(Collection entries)
::::

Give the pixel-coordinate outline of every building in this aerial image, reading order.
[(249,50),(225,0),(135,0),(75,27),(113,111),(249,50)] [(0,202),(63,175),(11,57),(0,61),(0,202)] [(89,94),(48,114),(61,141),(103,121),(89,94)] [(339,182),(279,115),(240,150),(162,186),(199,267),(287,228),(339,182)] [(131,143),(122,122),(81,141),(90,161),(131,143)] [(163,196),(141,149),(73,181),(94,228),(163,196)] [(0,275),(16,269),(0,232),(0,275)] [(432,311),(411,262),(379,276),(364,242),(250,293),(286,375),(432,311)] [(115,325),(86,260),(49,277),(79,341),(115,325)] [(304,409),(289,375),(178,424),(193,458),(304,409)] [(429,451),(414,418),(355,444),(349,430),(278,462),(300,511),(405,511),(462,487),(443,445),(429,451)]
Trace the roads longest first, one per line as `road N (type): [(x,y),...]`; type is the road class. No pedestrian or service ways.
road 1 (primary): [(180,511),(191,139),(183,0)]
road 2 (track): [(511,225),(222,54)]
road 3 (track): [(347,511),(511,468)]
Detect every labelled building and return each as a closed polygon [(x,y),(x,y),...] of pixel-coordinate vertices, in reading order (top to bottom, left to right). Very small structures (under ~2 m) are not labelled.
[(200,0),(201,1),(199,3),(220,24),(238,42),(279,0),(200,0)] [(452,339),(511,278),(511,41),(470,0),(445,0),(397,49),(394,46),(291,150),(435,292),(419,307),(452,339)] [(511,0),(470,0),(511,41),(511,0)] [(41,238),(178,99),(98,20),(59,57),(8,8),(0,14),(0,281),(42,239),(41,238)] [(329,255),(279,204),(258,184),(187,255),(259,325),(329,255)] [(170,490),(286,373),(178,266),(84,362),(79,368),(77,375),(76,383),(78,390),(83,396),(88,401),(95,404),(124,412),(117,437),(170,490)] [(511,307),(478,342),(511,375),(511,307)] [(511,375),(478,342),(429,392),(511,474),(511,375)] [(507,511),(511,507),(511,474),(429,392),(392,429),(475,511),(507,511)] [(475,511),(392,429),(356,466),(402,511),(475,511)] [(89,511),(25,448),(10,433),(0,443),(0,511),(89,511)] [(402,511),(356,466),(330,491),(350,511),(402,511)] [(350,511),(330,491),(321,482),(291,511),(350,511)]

::::

* [DO THIS]: Transcribe every line of the material above word for word, changing no character.

* [RESPONSE BELOW]:
Give the pixel-coordinate outline of every building in this aerial image, reading order.
[(249,50),(225,0),(135,0),(75,27),(113,111),(249,50)] [(0,202),(63,175),(11,57),(0,61),(0,202)] [(89,94),(48,114),(61,141),(103,121),(89,94)] [(339,182),(279,115),(240,150),(162,186),(199,267),(287,228),(339,182)] [(131,143),(122,122),(81,141),(90,161),(131,143)] [(163,196),(141,149),(73,181),(94,228),(163,196)] [(0,275),(16,269),(0,232),(0,275)] [(432,311),(411,262),(379,276),(364,242),(250,293),(286,375),(432,311)] [(115,325),(86,260),(49,277),(79,341),(115,325)] [(304,409),(289,375),(178,424),(193,458),(304,409)] [(429,451),(414,418),(355,444),(349,430),(278,462),(300,511),(405,511),(462,487),(443,445),(429,451)]
Trace the roads longest first, one per line as `road N (type): [(x,y),...]`; type is the road class. No pedestrian or service ways.
road 1 (primary): [(180,511),(191,139),(183,0)]
road 2 (track): [(511,225),(222,54)]
road 3 (track): [(347,511),(511,468)]
Detect every labelled building and return each as a closed polygon [(x,y),(x,y),...] of pixel-coordinate vertices, in reading order (top to bottom, left to right). Very small structures (under ~2 m) are not labelled.
[(200,0),(201,1),(199,3),(220,24),(238,42),(279,0),(200,0)] [(452,339),(511,278),(511,41),(470,0),(445,0),(397,49),(394,46),(291,150),(435,292),(419,307),(452,339)] [(511,0),(470,0),(511,41),(511,0)] [(41,238),(178,99),(98,20),(59,57),(8,8),(0,14),(0,281),(42,239),(41,238)] [(329,255),(279,204),(258,184),(187,255),(259,325),(329,255)] [(170,490),(286,373),(178,266),(84,362),(79,368),(77,375),(76,383),(78,390),(83,396),(88,401),(95,404),(124,412),(117,437),(170,490)] [(511,307),(478,342),(511,375),(511,307)] [(511,375),(478,342),(429,392),(511,474),(511,375)] [(507,511),(511,507),(511,474),(429,392),(392,429),(475,511),(507,511)] [(475,511),(392,429),(356,466),(402,511),(475,511)] [(89,511),(25,448),(10,433),(0,443),(0,511),(89,511)] [(402,511),(356,466),(330,491),(350,511),(402,511)] [(350,511),(330,491),(321,482),(291,511),(350,511)]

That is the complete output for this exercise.